• [Task statement] Needed from the entries below: every line that holds the word "diode".

[Records from a data source]
◇ ◇ ◇ ◇ ◇

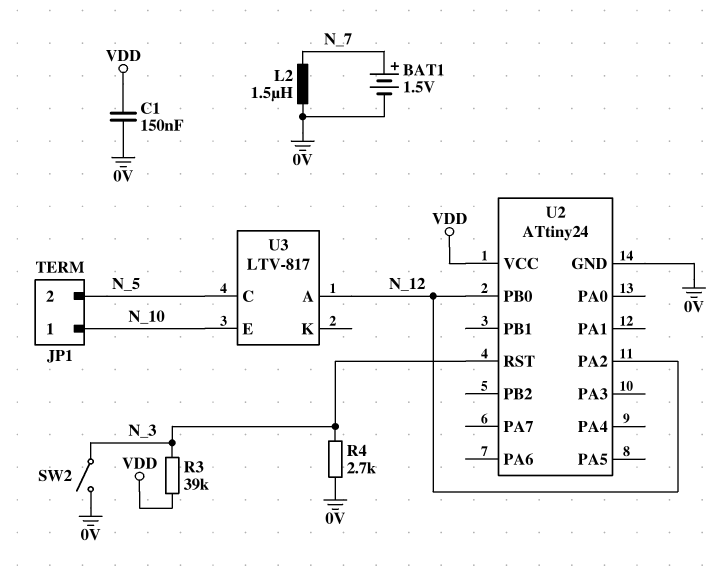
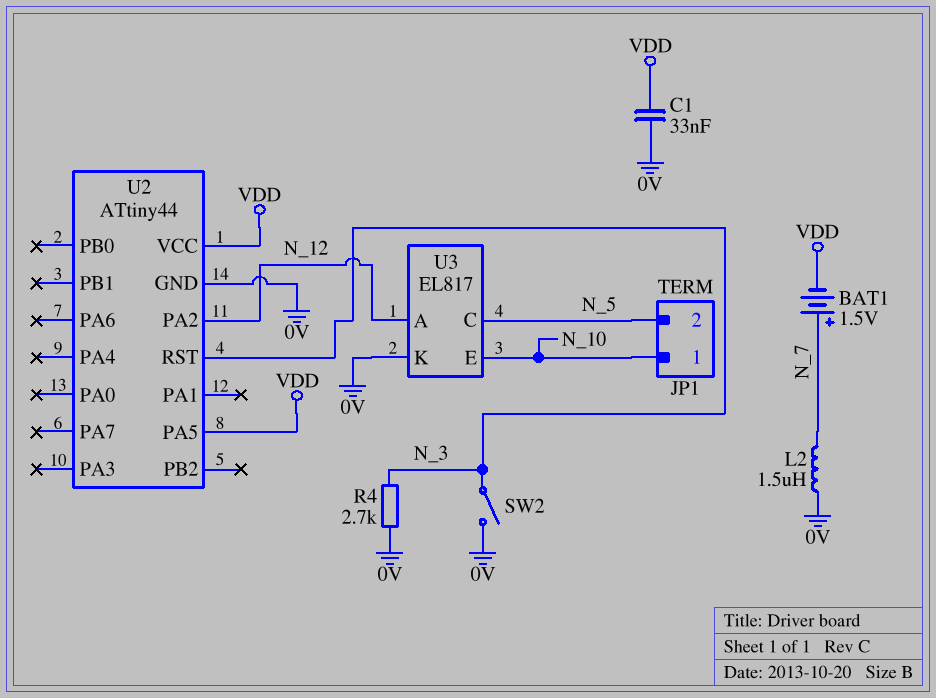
BAT1: 1.5V (plus N_7, minus 0V) -> 1.5V (plus N_7, minus VDD)
C1: 150nF (0V, VDD) -> 33nF (0V, VDD)
R3: 39k (N_3, VDD) -> none
U2: ATtiny24 -> ATtiny44
U2 pin PA5: none -> VDD
U2 pin PB0: N_12 -> none
U3: LTV-817 -> EL817
U3 pin K: none -> 0V

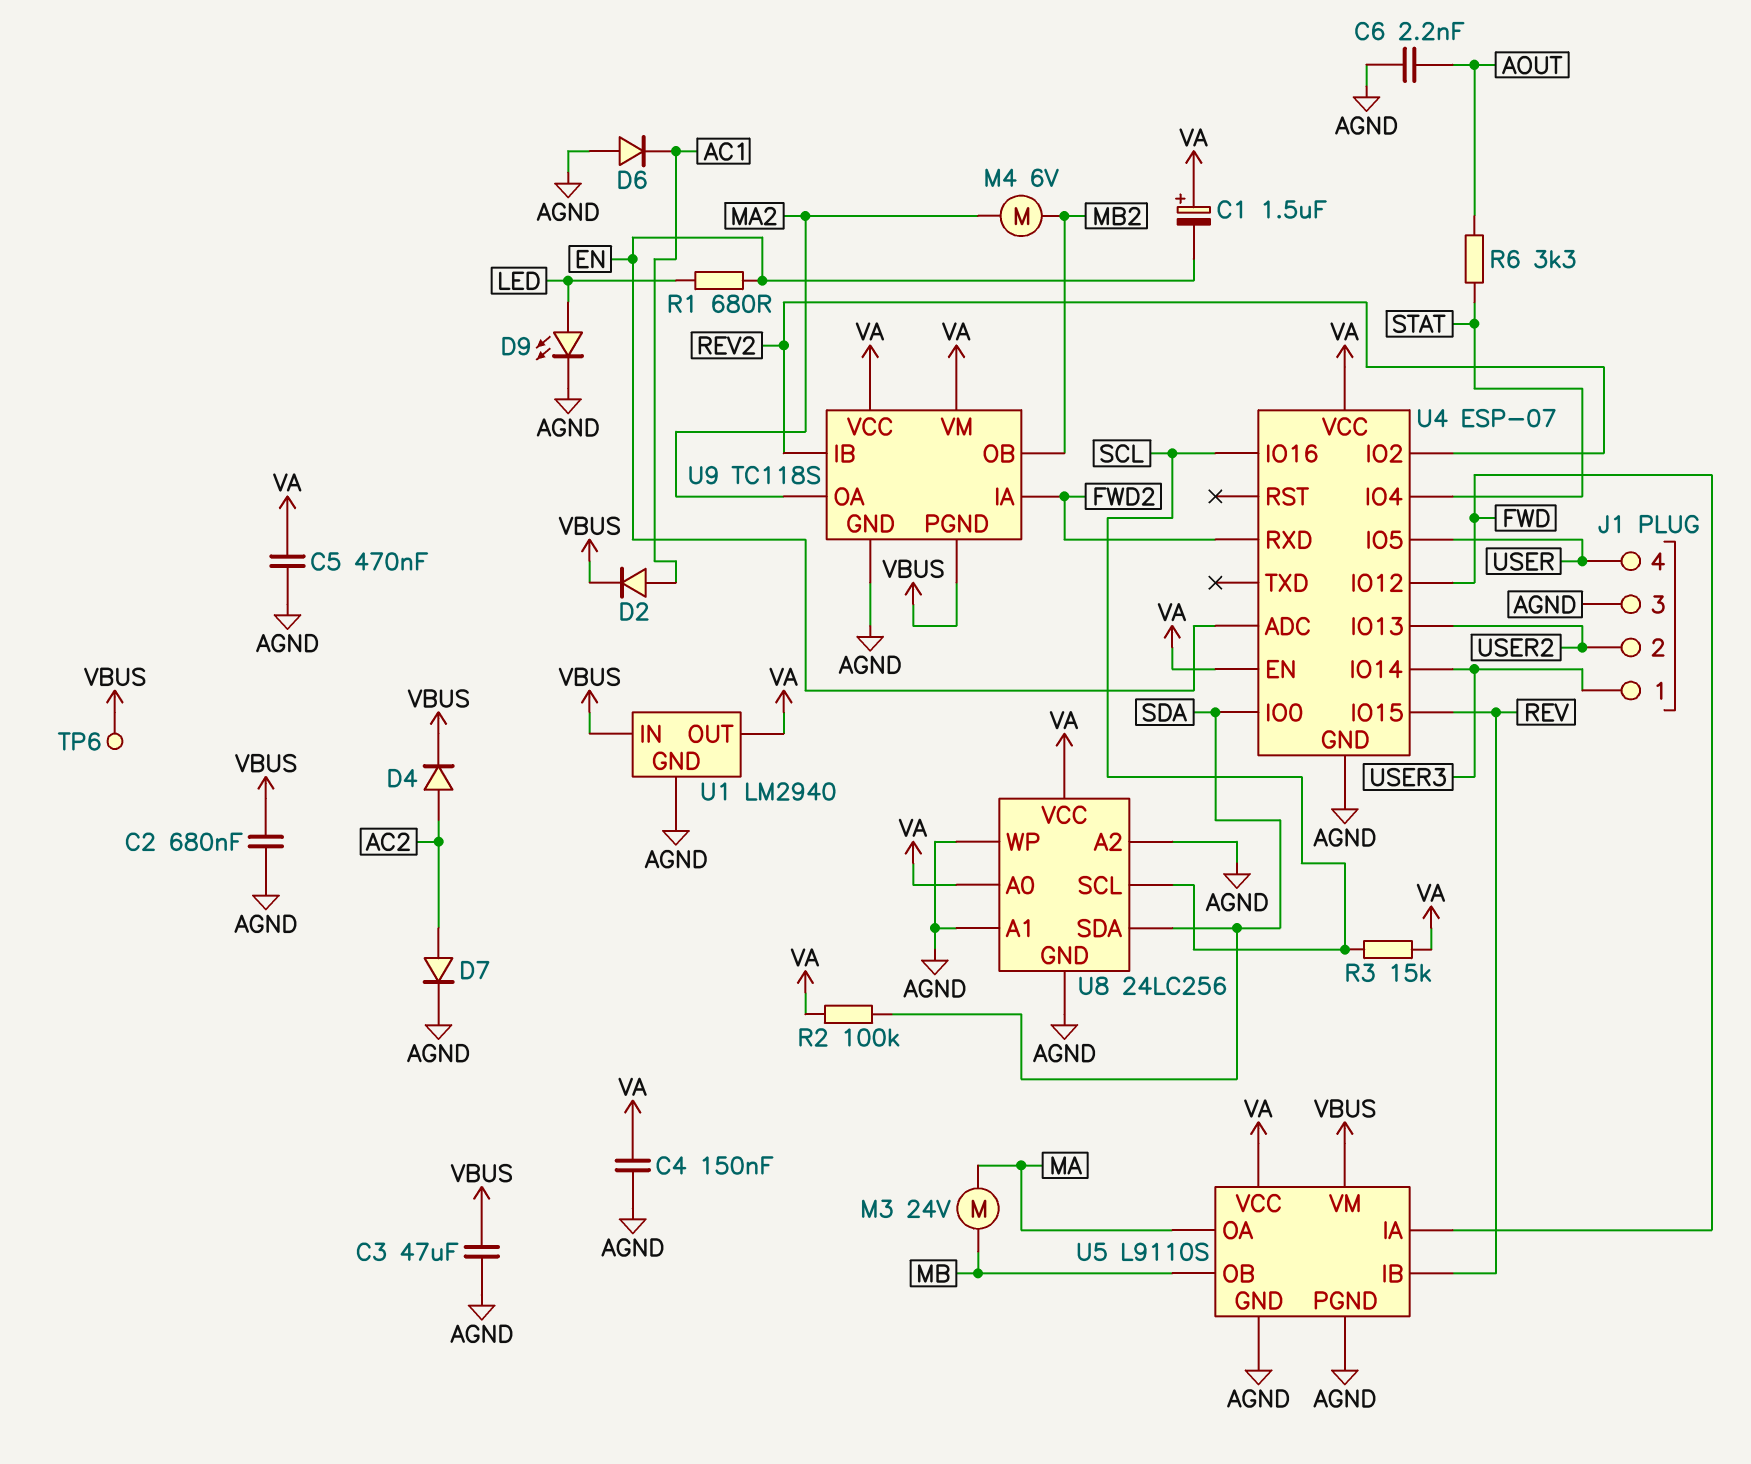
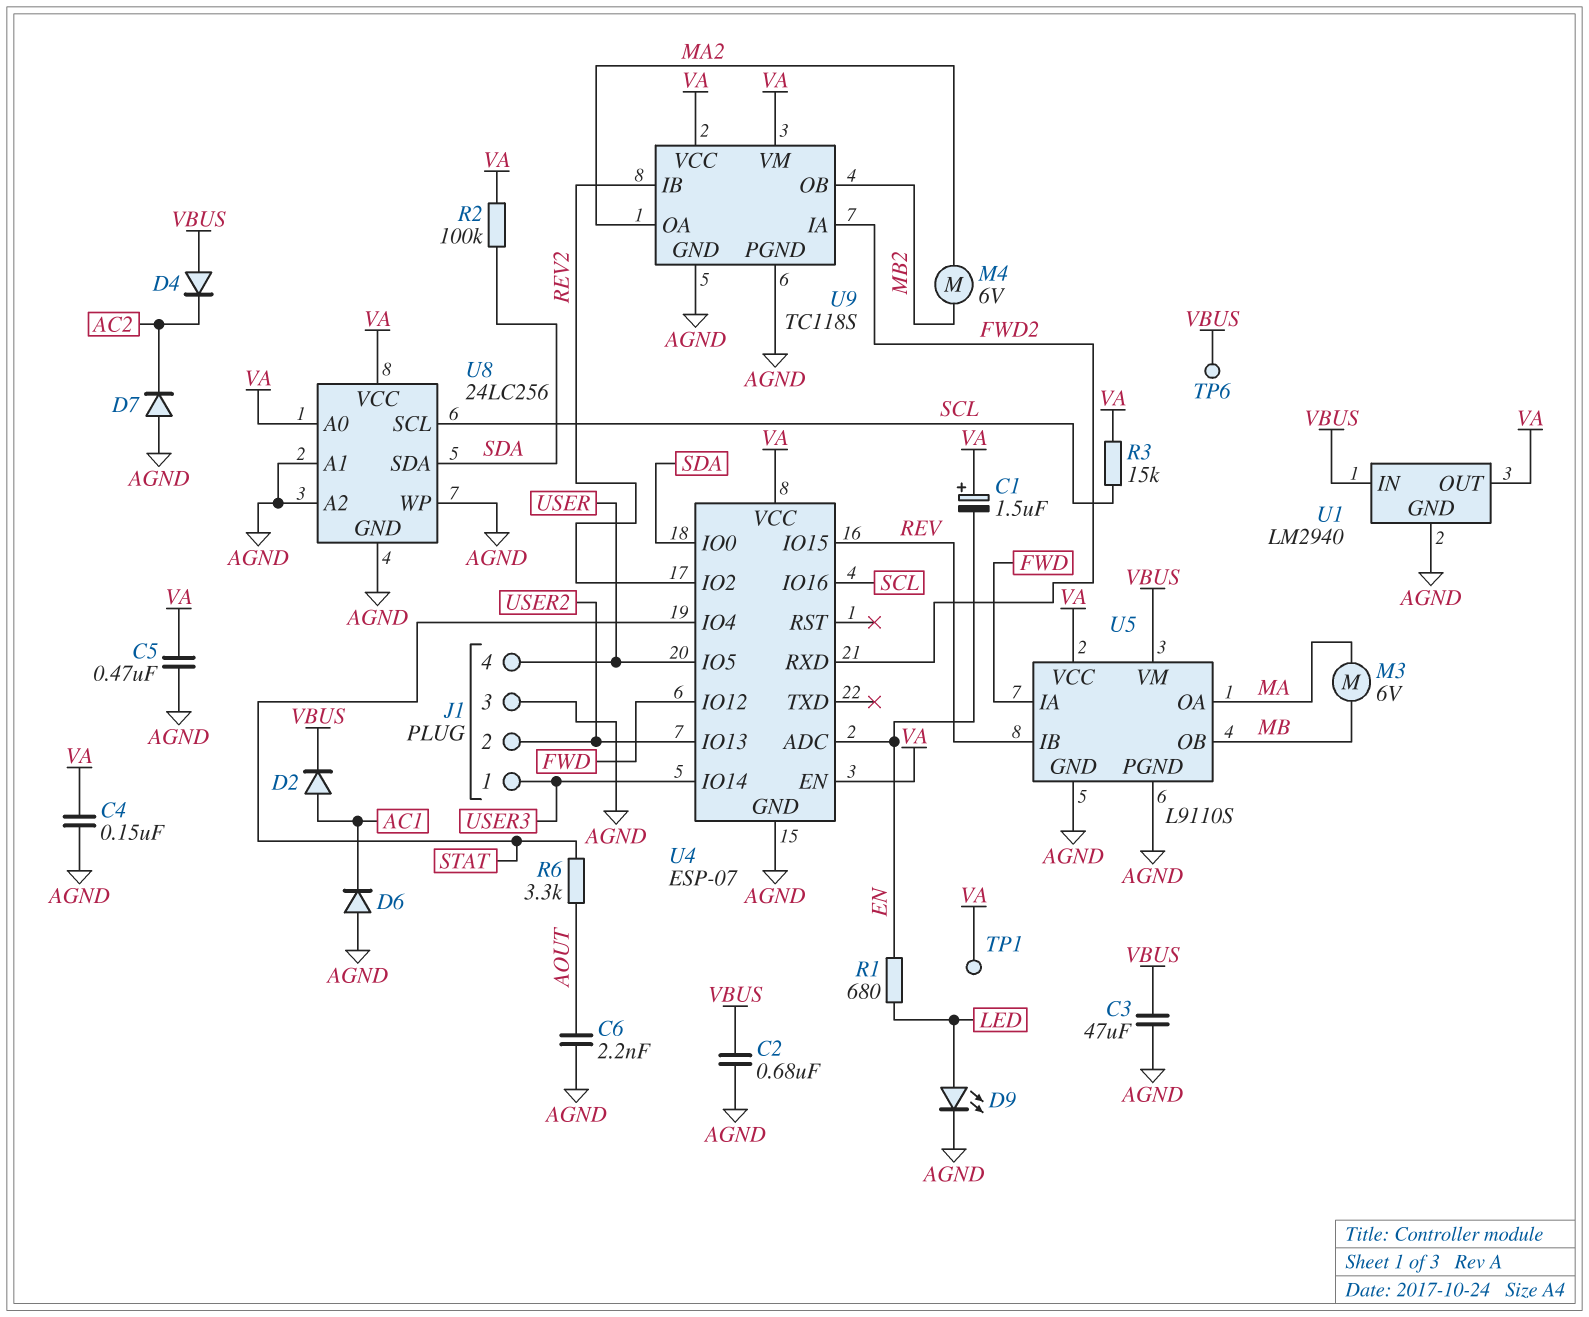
D4: diode (A AC2, K VBUS) -> diode (A VBUS, K AC2)
D7: diode (A AC2, K AGND) -> diode (A AGND, K AC2)
M3: motor 24V (MA, MB) -> motor 6V (MA, MB)
TP1: none -> test point (VA)
U9 pin PGND: VBUS -> AGND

◇ ◇ ◇ ◇ ◇

• [Result below]
D4: diode (A AC2, K VBUS) -> diode (A VBUS, K AC2)
D7: diode (A AC2, K AGND) -> diode (A AGND, K AC2)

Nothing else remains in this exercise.